What you will do ▸ In the listing that follows, how many lines have the word "right" in them? Give only the number.

(Beginning of The records)

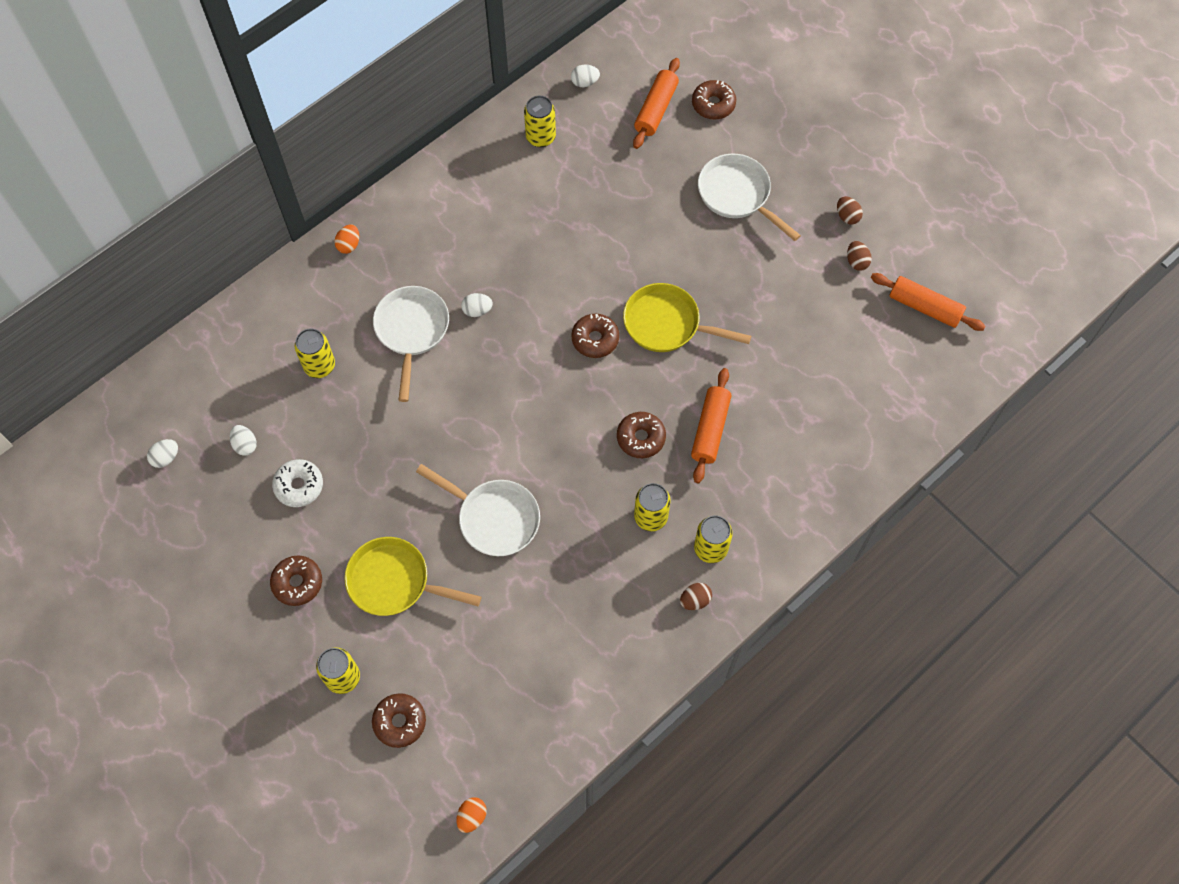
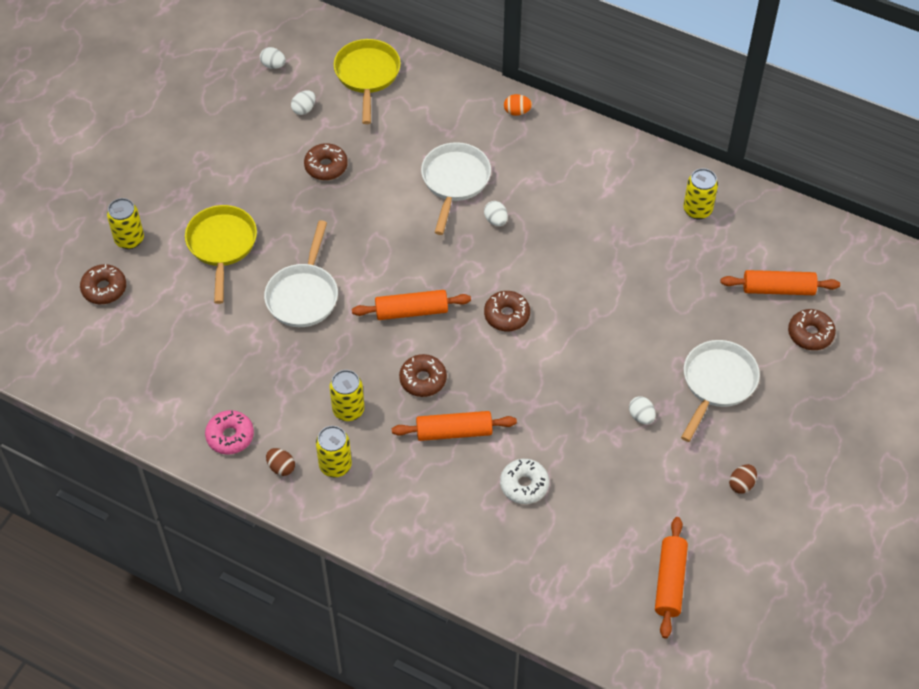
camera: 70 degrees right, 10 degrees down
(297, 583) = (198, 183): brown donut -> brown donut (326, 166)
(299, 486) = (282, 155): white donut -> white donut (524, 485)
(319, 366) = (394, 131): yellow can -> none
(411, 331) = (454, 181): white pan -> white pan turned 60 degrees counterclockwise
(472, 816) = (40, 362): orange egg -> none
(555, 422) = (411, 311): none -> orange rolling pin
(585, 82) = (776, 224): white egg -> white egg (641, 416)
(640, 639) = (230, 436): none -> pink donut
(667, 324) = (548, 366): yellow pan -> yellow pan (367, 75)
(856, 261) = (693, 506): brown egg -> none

(End of The records)
(Beginning of The records)

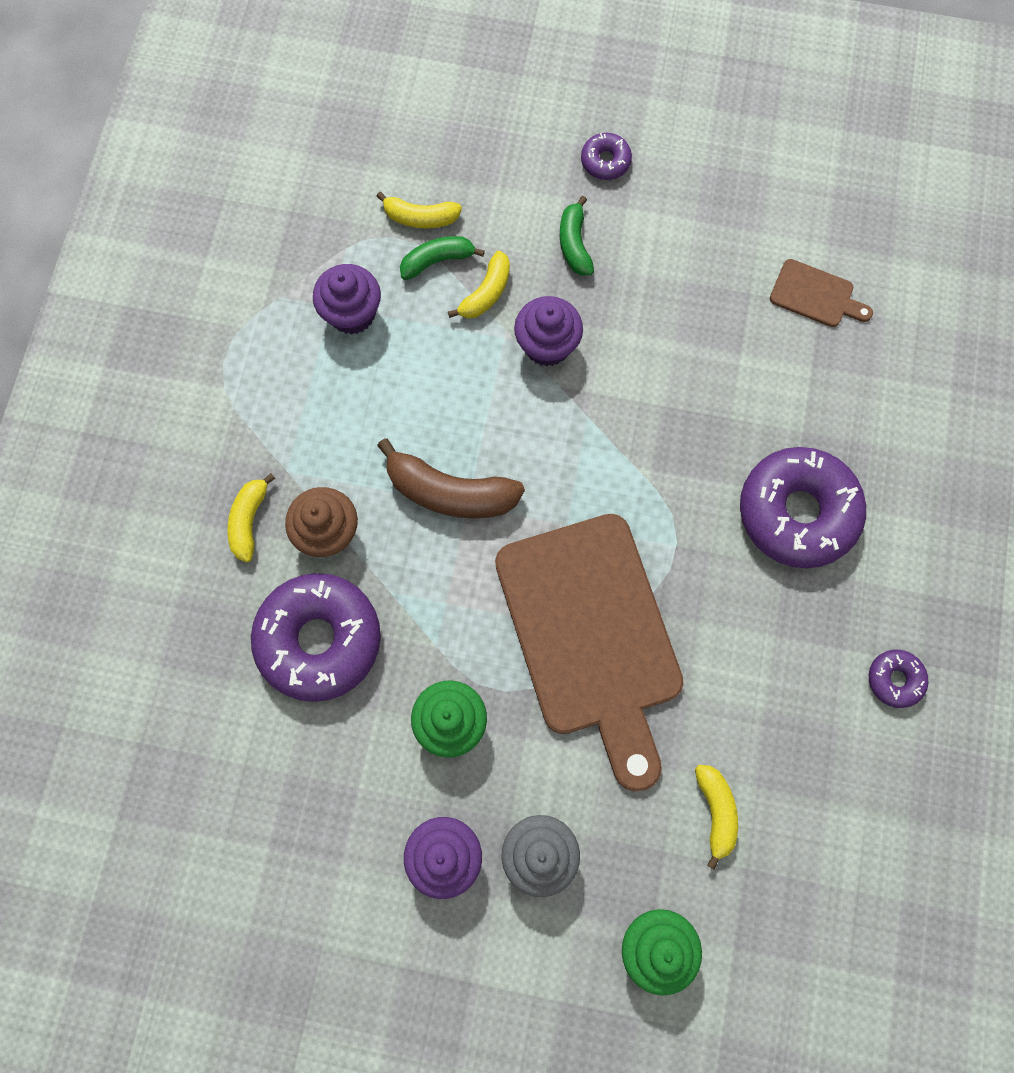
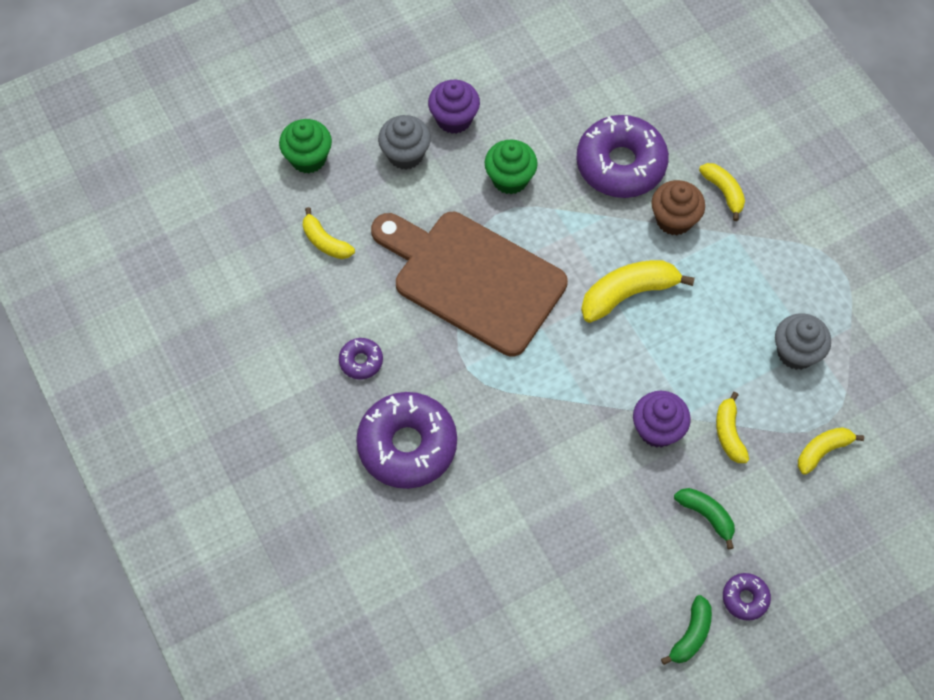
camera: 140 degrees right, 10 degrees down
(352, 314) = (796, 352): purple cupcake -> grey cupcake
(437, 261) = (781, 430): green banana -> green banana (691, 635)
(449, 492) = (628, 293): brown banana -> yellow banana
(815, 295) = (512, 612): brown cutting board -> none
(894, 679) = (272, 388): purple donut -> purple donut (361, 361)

(End of The records)

Response ▸ 2